Task objective: Print exactly the lines below between the line holding "BAT1: 4.5V (plus" and the line holding "R6: 220 (5V, n6) -> none", inclusive, and nothing more.

Data for processing:
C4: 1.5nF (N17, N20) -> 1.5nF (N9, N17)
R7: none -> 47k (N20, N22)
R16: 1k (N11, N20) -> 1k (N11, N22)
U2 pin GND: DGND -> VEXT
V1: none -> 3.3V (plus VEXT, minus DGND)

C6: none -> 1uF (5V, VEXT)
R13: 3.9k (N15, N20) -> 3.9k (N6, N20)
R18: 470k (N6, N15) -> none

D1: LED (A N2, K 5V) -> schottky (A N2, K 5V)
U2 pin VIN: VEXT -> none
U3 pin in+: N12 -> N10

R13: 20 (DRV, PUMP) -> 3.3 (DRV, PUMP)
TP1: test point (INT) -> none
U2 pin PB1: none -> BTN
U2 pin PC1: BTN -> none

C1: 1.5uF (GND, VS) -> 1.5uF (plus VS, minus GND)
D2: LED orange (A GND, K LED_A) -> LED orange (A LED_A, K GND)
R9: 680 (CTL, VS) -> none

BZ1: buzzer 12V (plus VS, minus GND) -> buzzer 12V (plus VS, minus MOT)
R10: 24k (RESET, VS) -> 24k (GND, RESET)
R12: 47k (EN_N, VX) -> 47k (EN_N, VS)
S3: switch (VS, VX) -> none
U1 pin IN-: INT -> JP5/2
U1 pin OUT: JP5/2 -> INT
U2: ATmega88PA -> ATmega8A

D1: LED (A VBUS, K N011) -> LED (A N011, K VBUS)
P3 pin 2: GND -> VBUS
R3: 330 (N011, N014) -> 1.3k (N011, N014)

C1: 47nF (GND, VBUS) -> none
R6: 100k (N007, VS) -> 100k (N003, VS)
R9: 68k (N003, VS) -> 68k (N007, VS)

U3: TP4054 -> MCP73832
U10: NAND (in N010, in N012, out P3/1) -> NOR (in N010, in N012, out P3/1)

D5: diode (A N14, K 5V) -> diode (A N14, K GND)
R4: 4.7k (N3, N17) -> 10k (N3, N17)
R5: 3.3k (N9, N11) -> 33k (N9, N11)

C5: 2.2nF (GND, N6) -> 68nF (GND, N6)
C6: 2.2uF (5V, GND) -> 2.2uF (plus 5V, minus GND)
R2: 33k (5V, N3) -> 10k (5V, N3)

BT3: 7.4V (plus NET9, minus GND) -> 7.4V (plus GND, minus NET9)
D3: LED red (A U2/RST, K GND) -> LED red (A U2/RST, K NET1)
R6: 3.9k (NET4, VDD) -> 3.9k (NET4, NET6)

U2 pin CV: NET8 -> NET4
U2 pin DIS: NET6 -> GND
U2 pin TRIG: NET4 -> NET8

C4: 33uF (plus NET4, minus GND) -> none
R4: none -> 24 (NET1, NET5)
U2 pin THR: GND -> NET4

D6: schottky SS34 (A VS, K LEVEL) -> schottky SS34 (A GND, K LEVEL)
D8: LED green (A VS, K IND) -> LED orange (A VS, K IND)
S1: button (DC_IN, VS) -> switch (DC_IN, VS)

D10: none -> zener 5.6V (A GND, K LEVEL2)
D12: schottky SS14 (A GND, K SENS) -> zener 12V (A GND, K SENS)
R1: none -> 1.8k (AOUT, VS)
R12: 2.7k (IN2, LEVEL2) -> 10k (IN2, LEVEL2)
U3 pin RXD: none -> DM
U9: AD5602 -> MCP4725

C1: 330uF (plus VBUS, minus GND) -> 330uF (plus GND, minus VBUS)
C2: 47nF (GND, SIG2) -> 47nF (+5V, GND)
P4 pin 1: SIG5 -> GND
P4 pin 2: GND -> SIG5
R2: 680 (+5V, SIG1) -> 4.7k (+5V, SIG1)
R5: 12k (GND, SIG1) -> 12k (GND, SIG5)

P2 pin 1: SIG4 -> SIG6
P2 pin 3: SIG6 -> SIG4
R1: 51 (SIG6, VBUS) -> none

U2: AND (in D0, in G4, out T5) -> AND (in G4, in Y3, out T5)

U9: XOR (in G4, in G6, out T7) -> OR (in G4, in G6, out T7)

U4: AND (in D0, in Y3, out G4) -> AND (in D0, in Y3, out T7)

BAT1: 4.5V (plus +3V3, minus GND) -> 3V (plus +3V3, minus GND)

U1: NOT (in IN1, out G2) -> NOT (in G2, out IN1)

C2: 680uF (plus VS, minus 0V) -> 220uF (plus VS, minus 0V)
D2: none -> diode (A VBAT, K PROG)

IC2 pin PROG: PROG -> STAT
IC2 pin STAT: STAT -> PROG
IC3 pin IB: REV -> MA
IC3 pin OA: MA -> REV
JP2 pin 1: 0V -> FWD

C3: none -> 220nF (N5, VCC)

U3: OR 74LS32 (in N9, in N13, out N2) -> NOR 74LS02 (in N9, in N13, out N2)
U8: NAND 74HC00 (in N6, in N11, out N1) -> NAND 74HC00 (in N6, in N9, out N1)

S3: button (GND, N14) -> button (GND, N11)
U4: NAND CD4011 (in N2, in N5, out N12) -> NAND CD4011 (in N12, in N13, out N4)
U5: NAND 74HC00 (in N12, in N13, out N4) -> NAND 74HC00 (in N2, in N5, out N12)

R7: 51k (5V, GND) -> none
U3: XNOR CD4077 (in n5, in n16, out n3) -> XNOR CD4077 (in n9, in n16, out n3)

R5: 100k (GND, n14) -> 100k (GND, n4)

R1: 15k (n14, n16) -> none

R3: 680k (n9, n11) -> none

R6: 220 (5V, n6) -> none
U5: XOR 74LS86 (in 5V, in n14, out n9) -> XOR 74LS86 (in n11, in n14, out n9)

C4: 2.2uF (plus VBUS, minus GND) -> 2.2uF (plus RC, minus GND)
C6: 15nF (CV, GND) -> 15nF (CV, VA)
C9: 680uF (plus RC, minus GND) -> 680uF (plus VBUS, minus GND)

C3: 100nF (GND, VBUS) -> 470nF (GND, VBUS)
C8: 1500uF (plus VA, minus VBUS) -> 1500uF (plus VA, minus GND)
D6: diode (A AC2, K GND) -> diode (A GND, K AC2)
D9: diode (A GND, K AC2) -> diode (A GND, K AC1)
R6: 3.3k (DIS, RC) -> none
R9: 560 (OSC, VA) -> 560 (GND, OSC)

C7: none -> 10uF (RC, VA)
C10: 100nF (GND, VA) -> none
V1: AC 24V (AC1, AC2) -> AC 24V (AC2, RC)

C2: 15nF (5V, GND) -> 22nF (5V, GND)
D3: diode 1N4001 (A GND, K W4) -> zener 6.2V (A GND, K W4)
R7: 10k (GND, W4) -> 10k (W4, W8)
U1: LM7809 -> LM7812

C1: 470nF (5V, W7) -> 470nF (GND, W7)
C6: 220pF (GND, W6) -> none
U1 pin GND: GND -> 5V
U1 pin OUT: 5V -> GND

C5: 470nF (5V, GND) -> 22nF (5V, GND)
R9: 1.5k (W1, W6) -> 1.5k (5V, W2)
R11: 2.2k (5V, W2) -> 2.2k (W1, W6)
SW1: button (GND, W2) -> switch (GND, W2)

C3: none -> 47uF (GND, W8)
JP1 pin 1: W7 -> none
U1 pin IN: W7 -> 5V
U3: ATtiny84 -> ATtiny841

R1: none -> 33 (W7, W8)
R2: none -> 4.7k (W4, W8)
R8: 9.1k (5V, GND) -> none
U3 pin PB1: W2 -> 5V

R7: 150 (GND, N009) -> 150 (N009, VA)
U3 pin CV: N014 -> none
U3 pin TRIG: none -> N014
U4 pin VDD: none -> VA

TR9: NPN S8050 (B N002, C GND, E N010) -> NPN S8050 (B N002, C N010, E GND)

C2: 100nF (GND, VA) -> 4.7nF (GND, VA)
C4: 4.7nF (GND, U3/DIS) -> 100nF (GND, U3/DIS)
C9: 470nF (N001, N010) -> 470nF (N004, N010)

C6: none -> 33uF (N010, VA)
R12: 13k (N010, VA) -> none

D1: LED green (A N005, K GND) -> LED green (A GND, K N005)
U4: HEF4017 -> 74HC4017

Answer space:
BAT1: 4.5V (plus +3V3, minus GND) -> 3V (plus +3V3, minus GND)

U1: NOT (in IN1, out G2) -> NOT (in G2, out IN1)

C2: 680uF (plus VS, minus 0V) -> 220uF (plus VS, minus 0V)
D2: none -> diode (A VBAT, K PROG)

IC2 pin PROG: PROG -> STAT
IC2 pin STAT: STAT -> PROG
IC3 pin IB: REV -> MA
IC3 pin OA: MA -> REV
JP2 pin 1: 0V -> FWD

C3: none -> 220nF (N5, VCC)

U3: OR 74LS32 (in N9, in N13, out N2) -> NOR 74LS02 (in N9, in N13, out N2)
U8: NAND 74HC00 (in N6, in N11, out N1) -> NAND 74HC00 (in N6, in N9, out N1)

S3: button (GND, N14) -> button (GND, N11)
U4: NAND CD4011 (in N2, in N5, out N12) -> NAND CD4011 (in N12, in N13, out N4)
U5: NAND 74HC00 (in N12, in N13, out N4) -> NAND 74HC00 (in N2, in N5, out N12)

R7: 51k (5V, GND) -> none
U3: XNOR CD4077 (in n5, in n16, out n3) -> XNOR CD4077 (in n9, in n16, out n3)

R5: 100k (GND, n14) -> 100k (GND, n4)

R1: 15k (n14, n16) -> none

R3: 680k (n9, n11) -> none

R6: 220 (5V, n6) -> none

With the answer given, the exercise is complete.